Problem details. Please restate the data that follows word for word, with the pictures left out.

(Beginning of Data provided)

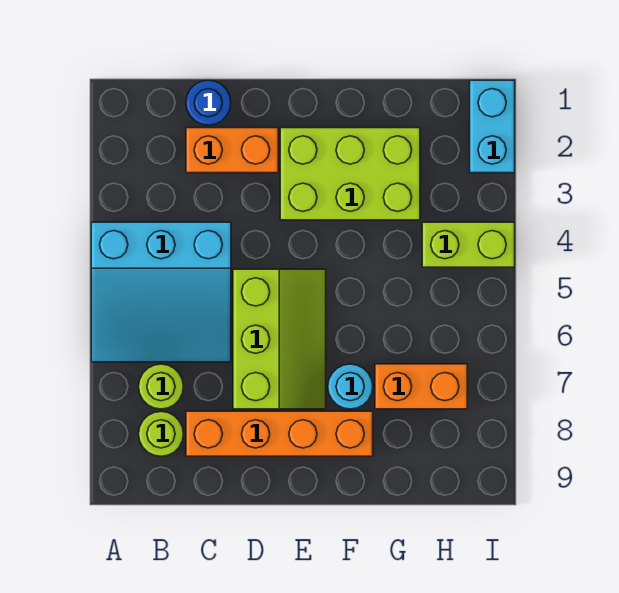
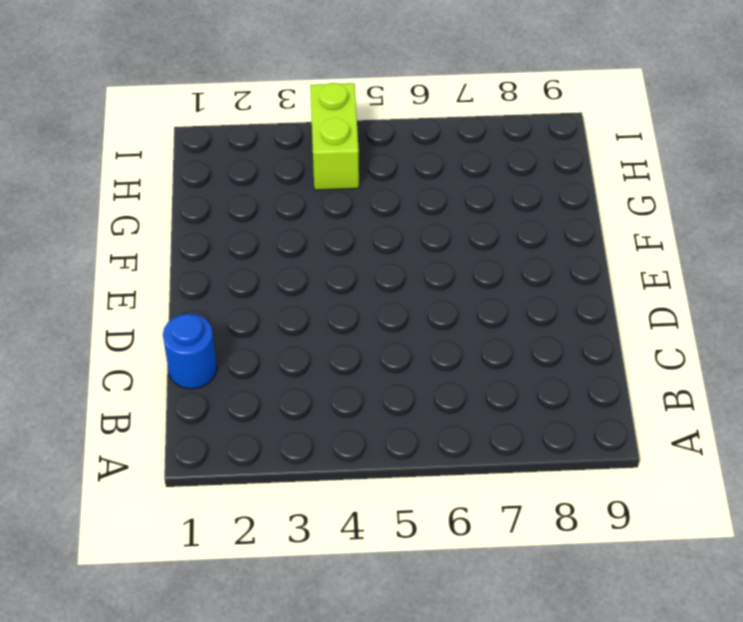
none -> cyan slope A4:C6 level 1 top 4
none -> lime round brick B7 level 1
none -> lime round brick B8 level 1

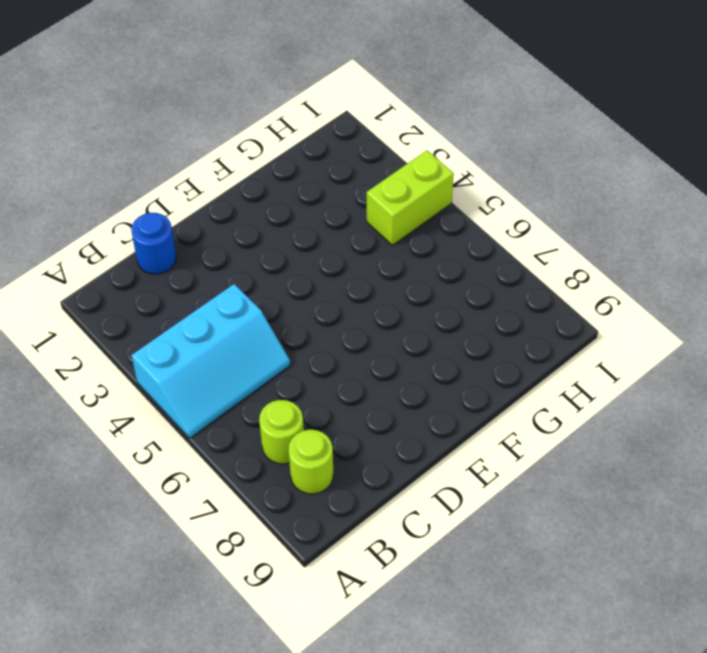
cyan slope A4:C5 level 1 top 4 -> cyan slope A4:C6 level 1 top 4
none -> orange brick C2:D2 level 1
none -> orange brick C8:F8 level 1
none -> lime slope D5:E7 level 1 top D

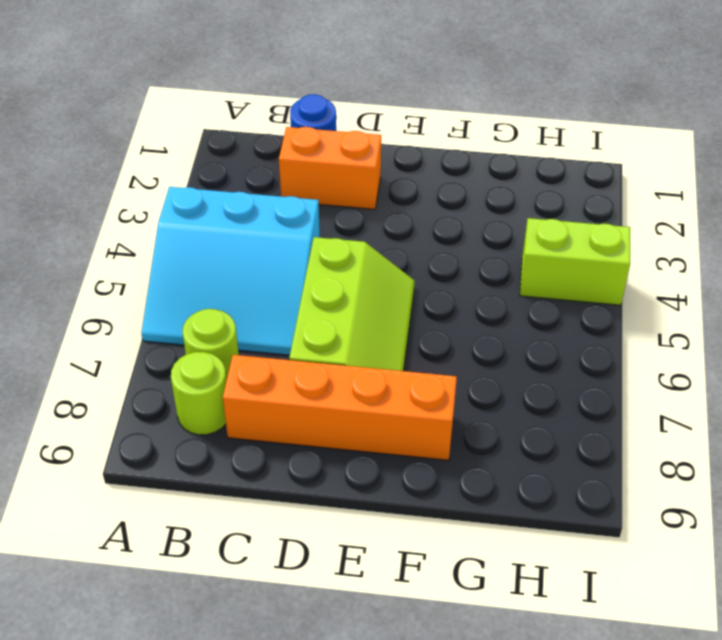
none -> lime brick E2:G3 level 1
none -> cyan round brick F7 level 1
none -> orange brick G7:H7 level 1

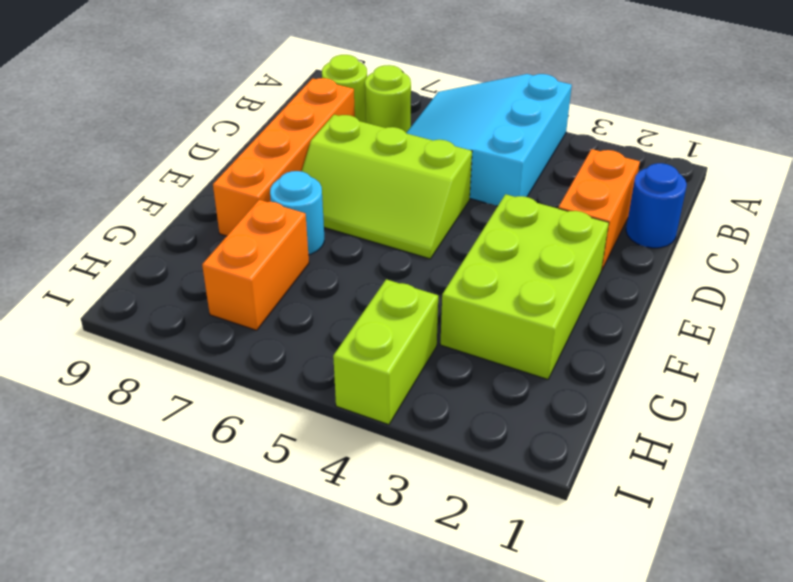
none -> cyan brick I1:I2 level 1

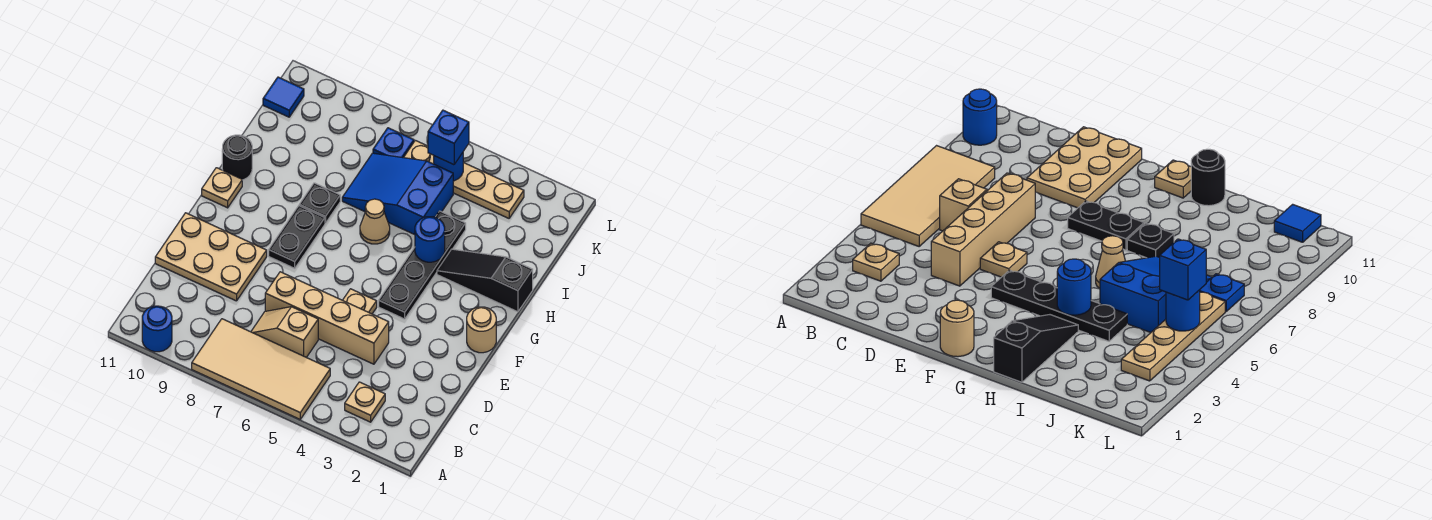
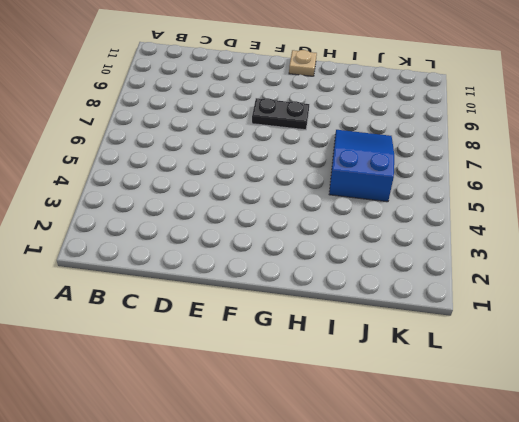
none -> tan tile A5:B8 level 1
none -> blue round brick A10 level 1
none -> tan plate B3 level 1

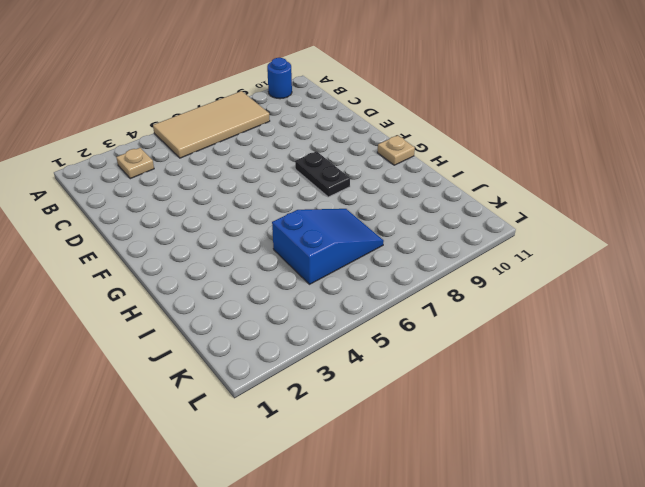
none -> tan slope C6:C7 level 1 top 6
none -> tan brick D4:D7 level 1
none -> tan plate D9:E11 level 1

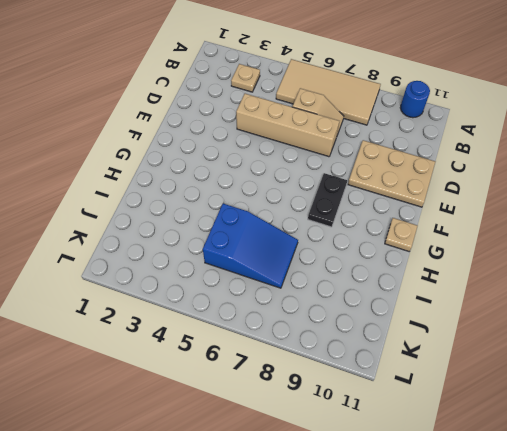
none -> tan plate E5 level 1
none -> tan round brick F1 level 1
none -> black plate F4:I4 level 1

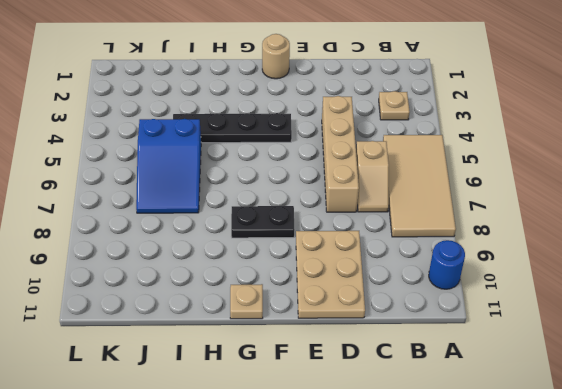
none -> tan plate E5 level 1
none -> black slope H1:H3 level 1 top 1
none -> tan cone H6 level 1

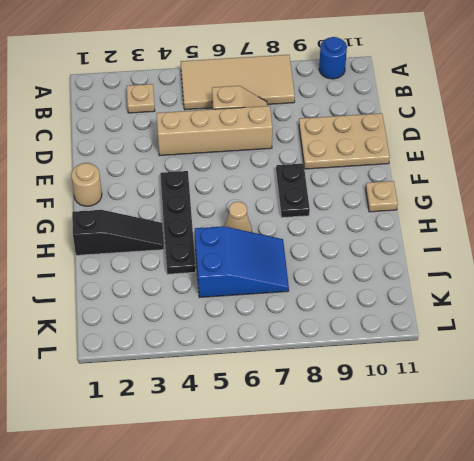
none -> tan plate E5 level 1
none -> black plate H8 level 1
none -> black round brick H11 level 1

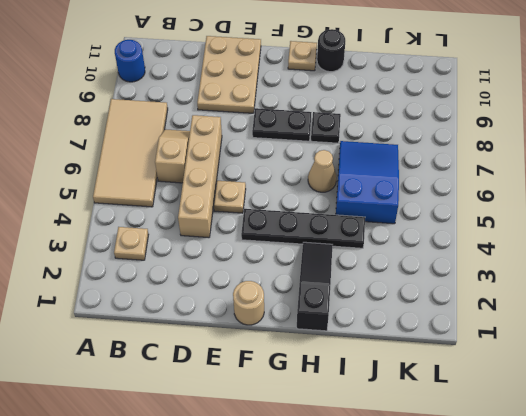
none -> tan plate K3:K6 level 1
none -> blue plate K7 level 1
none -> blue tile K11 level 1

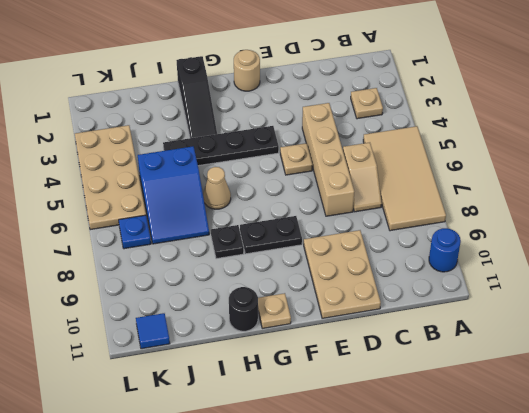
tan plate K3:L6 level 1 -> tan plate K3:K6 level 1
none -> blue round brick H4 level 2
none -> blue round brick K5 level 2
none -> blue brick K5 level 3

(End of Data provided)

Answer.
none -> cyan slope A4:C6 level 1 top 4
none -> lime round brick B7 level 1
none -> lime round brick B8 level 1

cyan slope A4:C5 level 1 top 4 -> cyan slope A4:C6 level 1 top 4
none -> orange brick C2:D2 level 1
none -> orange brick C8:F8 level 1
none -> lime slope D5:E7 level 1 top D

none -> lime brick E2:G3 level 1
none -> cyan round brick F7 level 1
none -> orange brick G7:H7 level 1

none -> cyan brick I1:I2 level 1

none -> tan tile A5:B8 level 1
none -> blue round brick A10 level 1
none -> tan plate B3 level 1

none -> tan slope C6:C7 level 1 top 6
none -> tan brick D4:D7 level 1
none -> tan plate D9:E11 level 1

none -> tan plate E5 level 1
none -> tan round brick F1 level 1
none -> black plate F4:I4 level 1

none -> tan plate E5 level 1
none -> black slope H1:H3 level 1 top 1
none -> tan cone H6 level 1

none -> tan plate E5 level 1
none -> black plate H8 level 1
none -> black round brick H11 level 1

none -> tan plate K3:K6 level 1
none -> blue plate K7 level 1
none -> blue tile K11 level 1

tan plate K3:L6 level 1 -> tan plate K3:K6 level 1
none -> blue round brick H4 level 2
none -> blue round brick K5 level 2
none -> blue brick K5 level 3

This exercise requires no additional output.